DATA BLOCK =
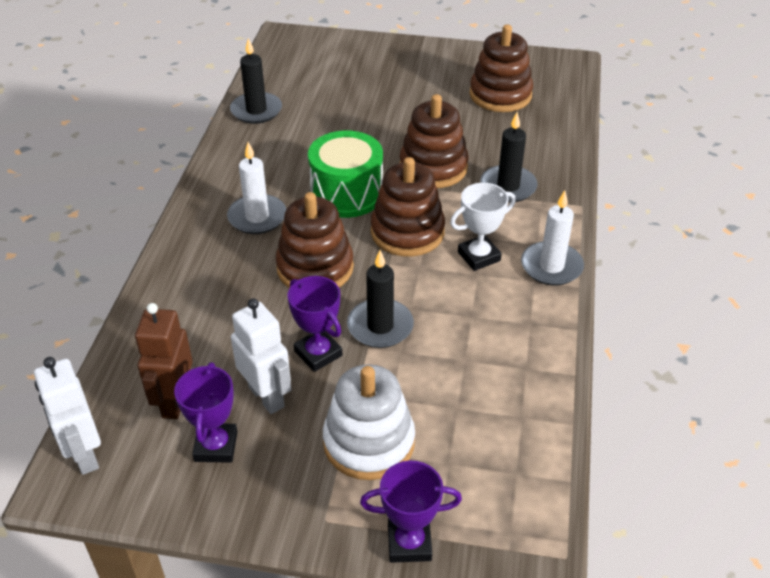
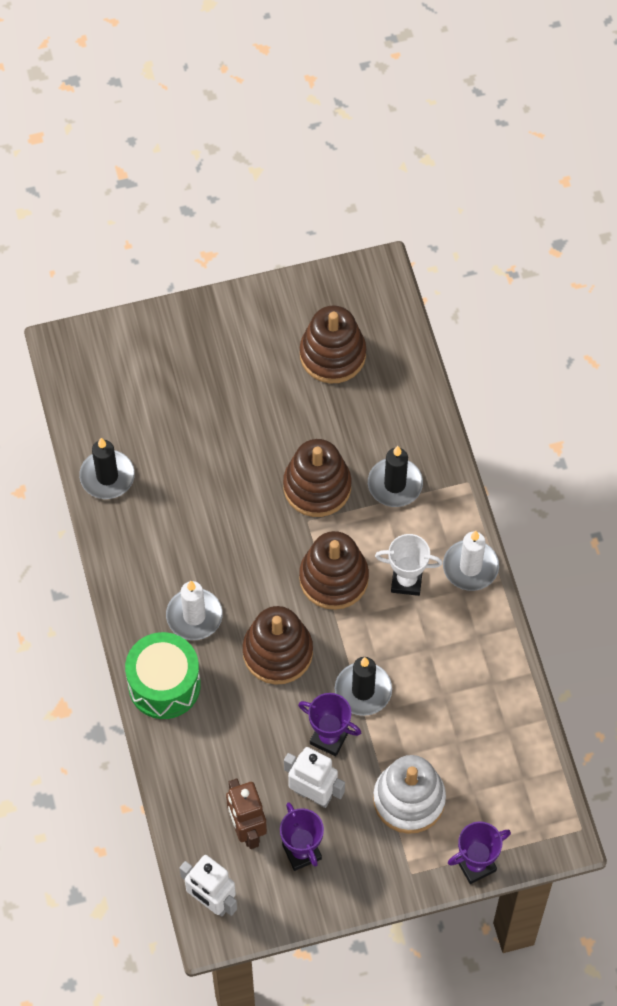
camera: 25 degrees left, 20 degrees up
(347, 194) = (257, 554): green drum -> green drum (164, 685)
(479, 256) = (406, 581): white trophy -> white trophy turned 60 degrees clockwise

WHAT TO DO =
Each line of the data that includes "degrees" should be copied.

OUTPUT BELOW =
camera: 25 degrees left, 20 degrees up
(479, 256) = (406, 581): white trophy -> white trophy turned 60 degrees clockwise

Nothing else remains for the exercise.